⟨
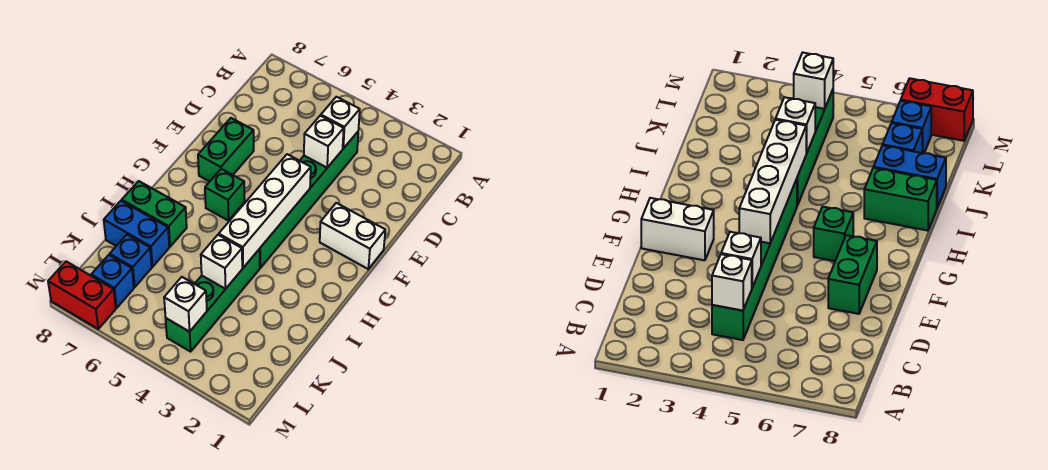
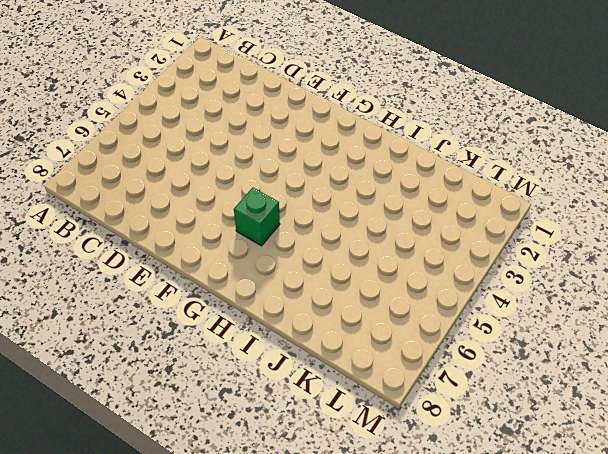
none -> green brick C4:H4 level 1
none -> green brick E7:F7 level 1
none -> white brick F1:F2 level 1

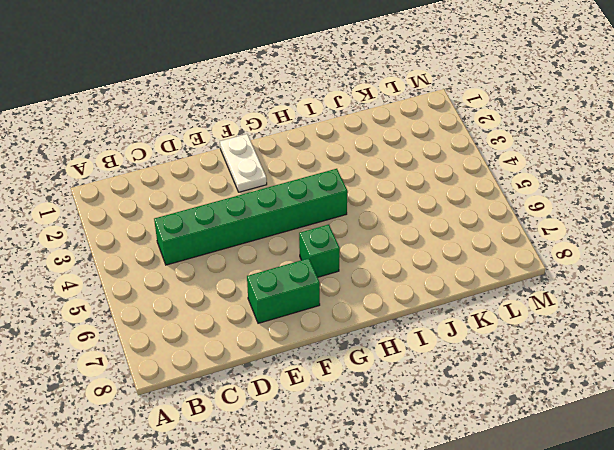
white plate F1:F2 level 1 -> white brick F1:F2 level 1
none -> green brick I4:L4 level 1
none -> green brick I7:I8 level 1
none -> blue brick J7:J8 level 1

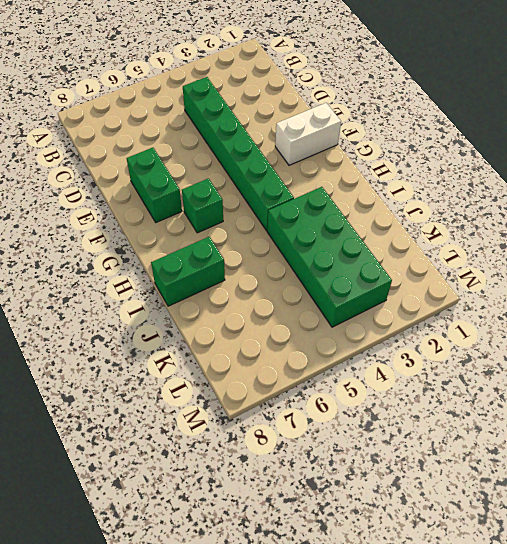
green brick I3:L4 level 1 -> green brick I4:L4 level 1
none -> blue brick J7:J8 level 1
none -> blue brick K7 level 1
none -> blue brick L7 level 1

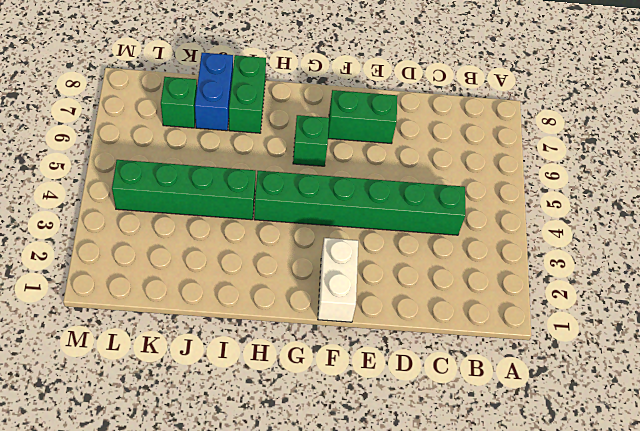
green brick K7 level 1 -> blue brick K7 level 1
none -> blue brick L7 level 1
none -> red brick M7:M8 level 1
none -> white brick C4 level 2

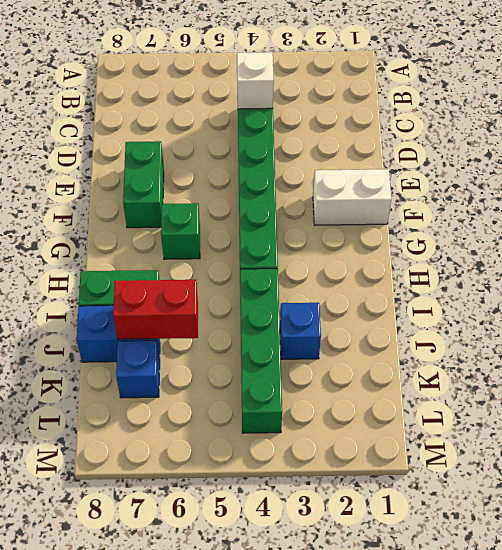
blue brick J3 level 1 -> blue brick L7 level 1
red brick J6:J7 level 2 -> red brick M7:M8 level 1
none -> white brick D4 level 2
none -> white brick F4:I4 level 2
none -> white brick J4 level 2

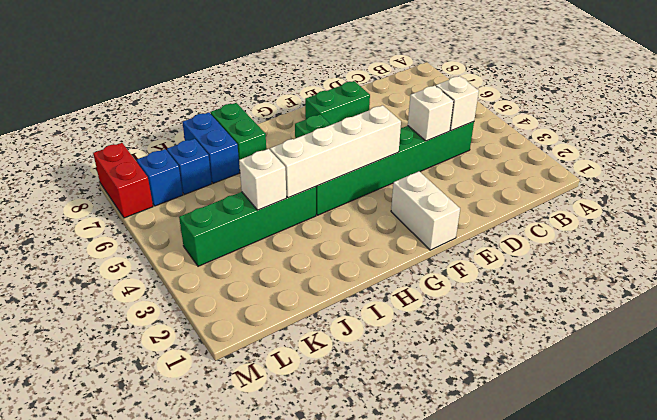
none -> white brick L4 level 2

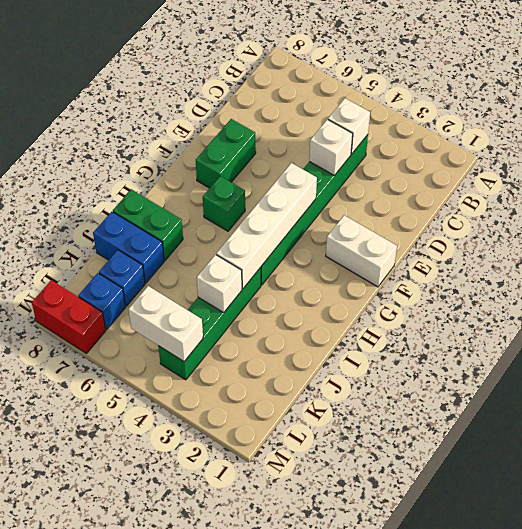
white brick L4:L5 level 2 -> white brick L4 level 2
⟩
⟨
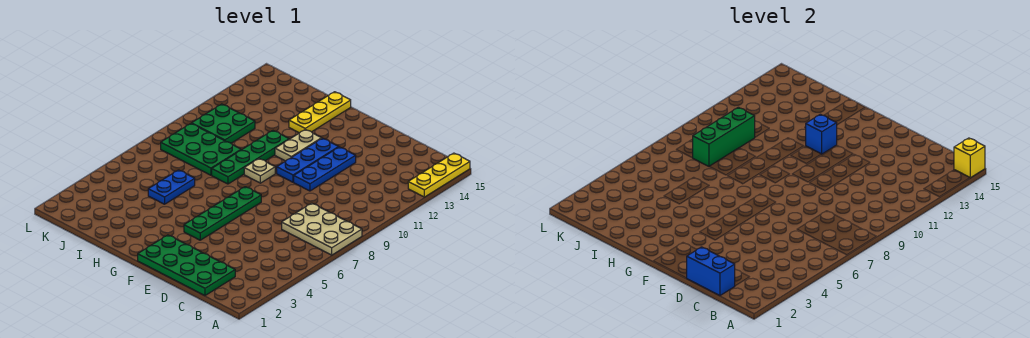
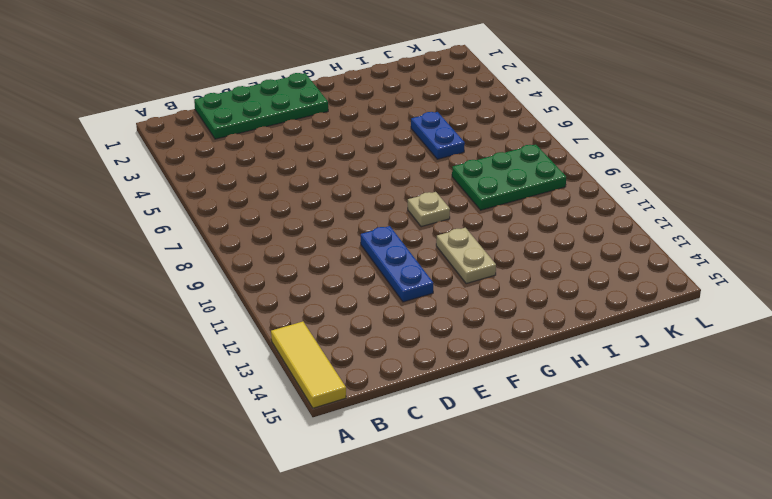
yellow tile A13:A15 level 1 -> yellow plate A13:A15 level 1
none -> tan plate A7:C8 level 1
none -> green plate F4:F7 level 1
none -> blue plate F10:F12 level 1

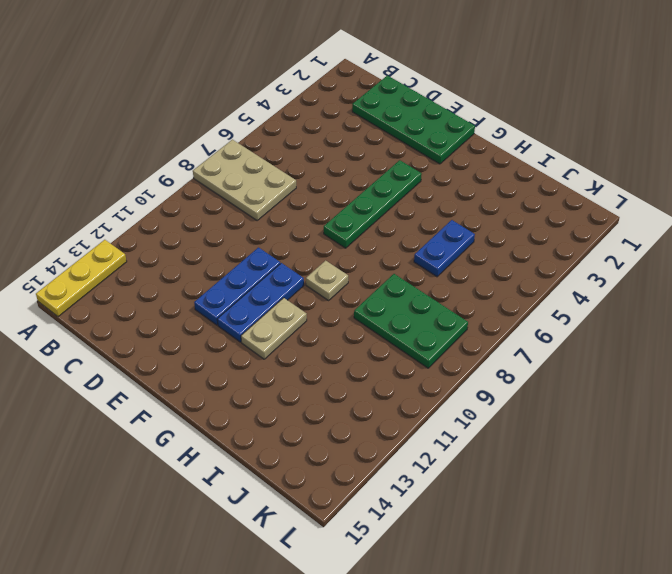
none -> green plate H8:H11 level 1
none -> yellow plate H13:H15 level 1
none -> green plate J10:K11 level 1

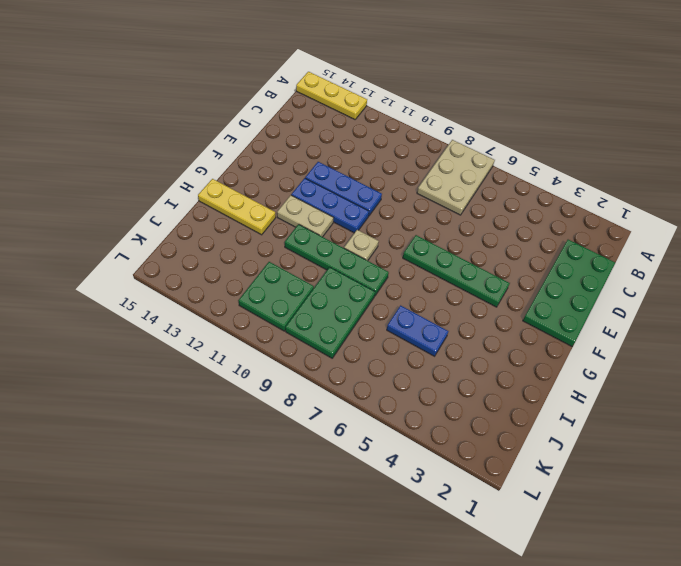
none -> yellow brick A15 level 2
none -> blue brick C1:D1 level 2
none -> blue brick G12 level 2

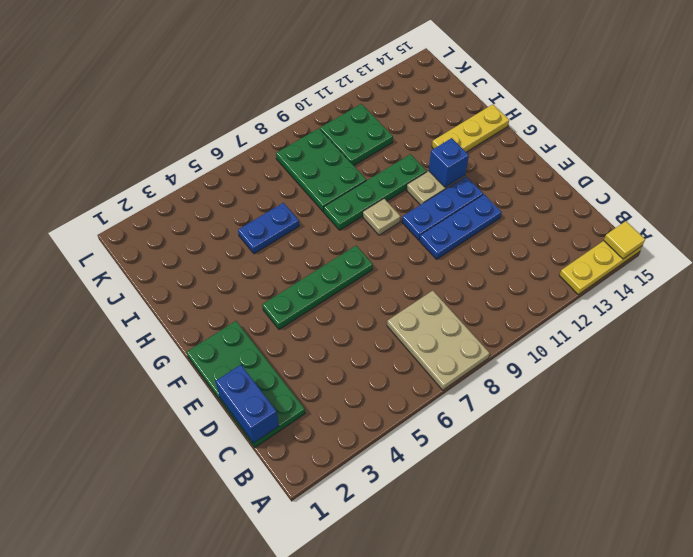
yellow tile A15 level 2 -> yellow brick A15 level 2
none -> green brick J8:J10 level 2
⟩
### BRIEF
Please output the lines above beginning at the line with "green brick K7" and ending after the line with "none -> white brick J4 level 2", precisely as written and with no pictures.

### OUTPUT OF THE TASK
green brick K7 level 1 -> blue brick K7 level 1
none -> blue brick L7 level 1
none -> red brick M7:M8 level 1
none -> white brick C4 level 2

blue brick J3 level 1 -> blue brick L7 level 1
red brick J6:J7 level 2 -> red brick M7:M8 level 1
none -> white brick D4 level 2
none -> white brick F4:I4 level 2
none -> white brick J4 level 2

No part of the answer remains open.